→ REQUIREMENT
Wherever a line in the records below contains "none", copy that line.

══ DATASET RECORDS

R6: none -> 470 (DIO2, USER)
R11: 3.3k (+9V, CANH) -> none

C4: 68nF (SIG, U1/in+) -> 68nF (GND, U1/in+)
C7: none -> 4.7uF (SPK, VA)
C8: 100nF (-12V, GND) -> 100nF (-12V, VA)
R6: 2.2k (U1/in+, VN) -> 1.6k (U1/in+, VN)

════

→ RESPONSE
R6: none -> 470 (DIO2, USER)
R11: 3.3k (+9V, CANH) -> none
C7: none -> 4.7uF (SPK, VA)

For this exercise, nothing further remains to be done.